» Data for this task:
══════════════════════════════
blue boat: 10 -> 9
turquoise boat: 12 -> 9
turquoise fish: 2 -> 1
══════════════════════════════
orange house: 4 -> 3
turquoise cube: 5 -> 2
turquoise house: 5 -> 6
══════════════════════════════
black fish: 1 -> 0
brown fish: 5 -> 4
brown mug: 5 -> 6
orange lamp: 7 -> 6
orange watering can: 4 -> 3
══════════════════════════════
» Instructions for the task: Copy out each line from the listing that contains the string "orange".

» Result of the task:
orange house: 4 -> 3
orange lamp: 7 -> 6
orange watering can: 4 -> 3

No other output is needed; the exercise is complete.